=== Begin Enclosure ===
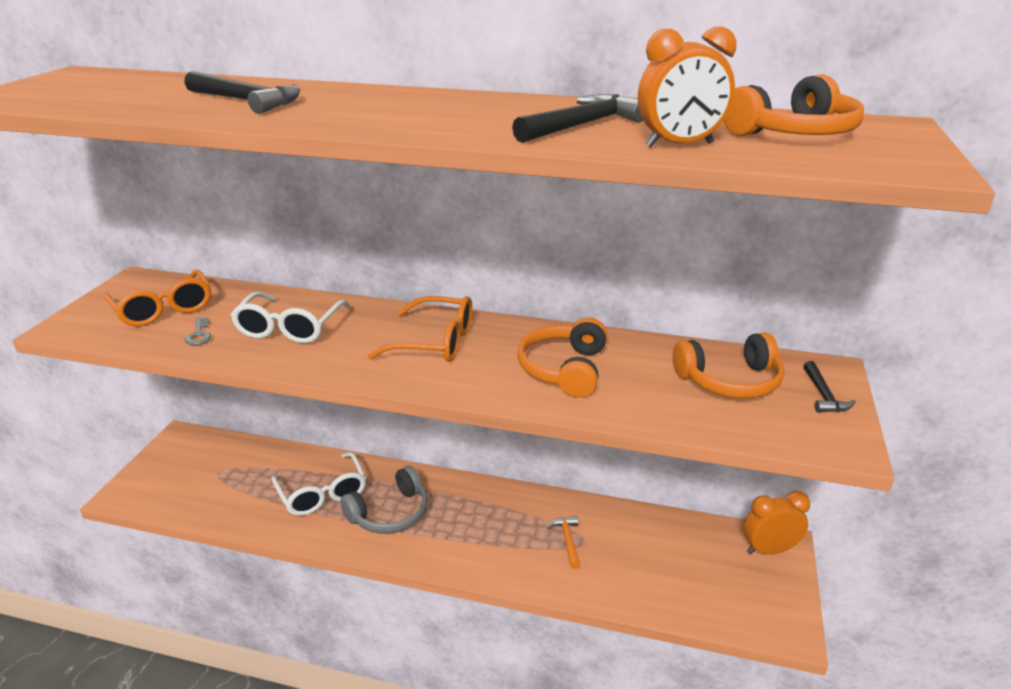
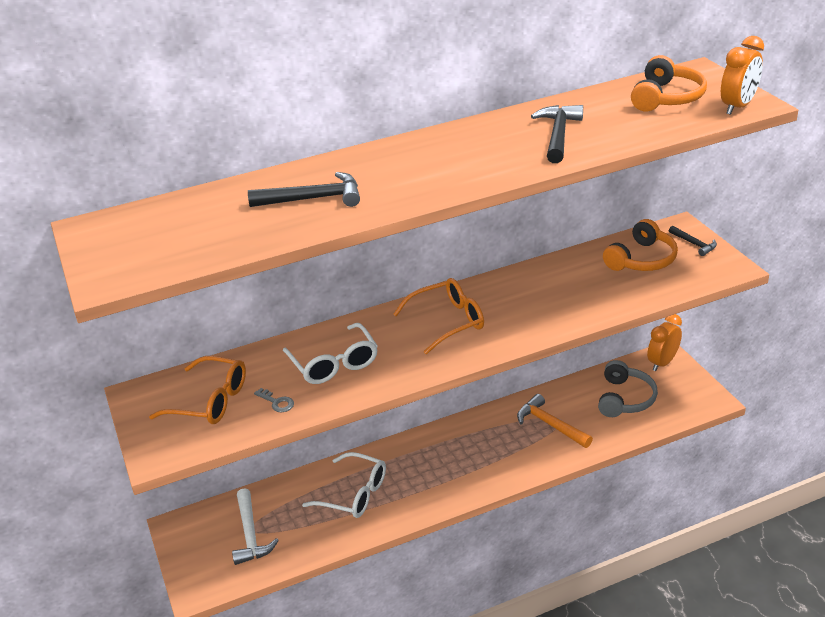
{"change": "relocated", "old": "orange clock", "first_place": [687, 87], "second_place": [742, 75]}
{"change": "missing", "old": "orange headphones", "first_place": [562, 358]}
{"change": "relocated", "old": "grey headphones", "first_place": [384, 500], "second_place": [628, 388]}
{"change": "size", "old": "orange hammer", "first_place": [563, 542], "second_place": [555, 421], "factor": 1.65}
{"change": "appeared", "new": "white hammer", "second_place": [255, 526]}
=== End Enclosure ===
=== Begin Enclosure ===
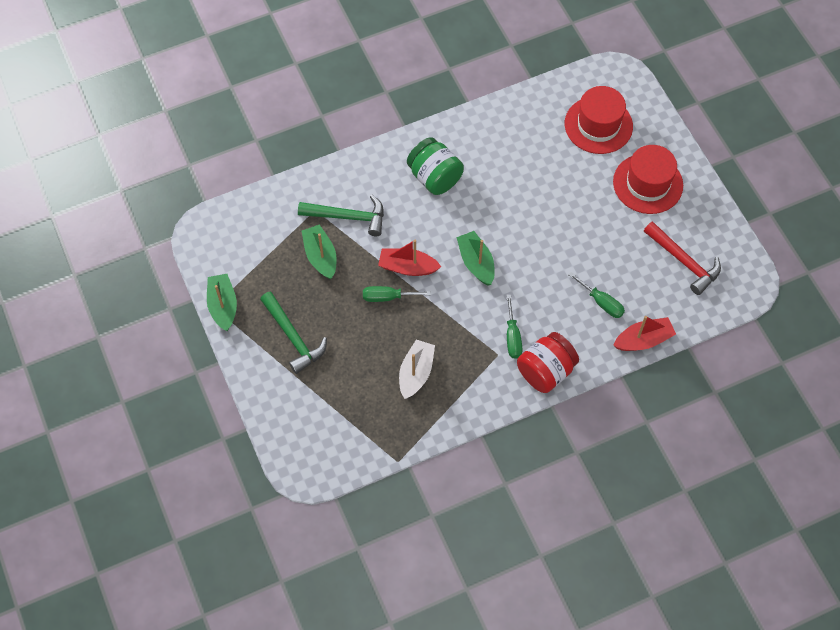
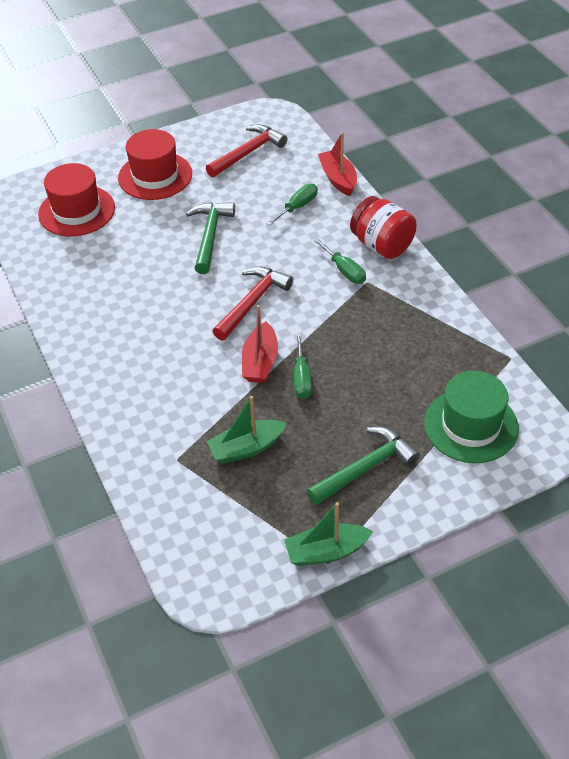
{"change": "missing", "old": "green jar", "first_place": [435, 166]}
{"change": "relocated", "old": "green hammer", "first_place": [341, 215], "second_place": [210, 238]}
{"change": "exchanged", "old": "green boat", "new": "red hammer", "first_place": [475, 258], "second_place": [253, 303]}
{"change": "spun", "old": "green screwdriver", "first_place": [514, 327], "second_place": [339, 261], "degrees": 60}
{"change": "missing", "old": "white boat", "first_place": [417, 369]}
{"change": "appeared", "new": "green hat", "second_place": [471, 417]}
=== End Enclosure ===
(TASK REQUIREMENTS)
What is needed is every line from the data above that includes the string "green", copied out.

(SOLUTION TO THIS EXERCISE)
{"change": "missing", "old": "green jar", "first_place": [435, 166]}
{"change": "relocated", "old": "green hammer", "first_place": [341, 215], "second_place": [210, 238]}
{"change": "exchanged", "old": "green boat", "new": "red hammer", "first_place": [475, 258], "second_place": [253, 303]}
{"change": "spun", "old": "green screwdriver", "first_place": [514, 327], "second_place": [339, 261], "degrees": 60}
{"change": "appeared", "new": "green hat", "second_place": [471, 417]}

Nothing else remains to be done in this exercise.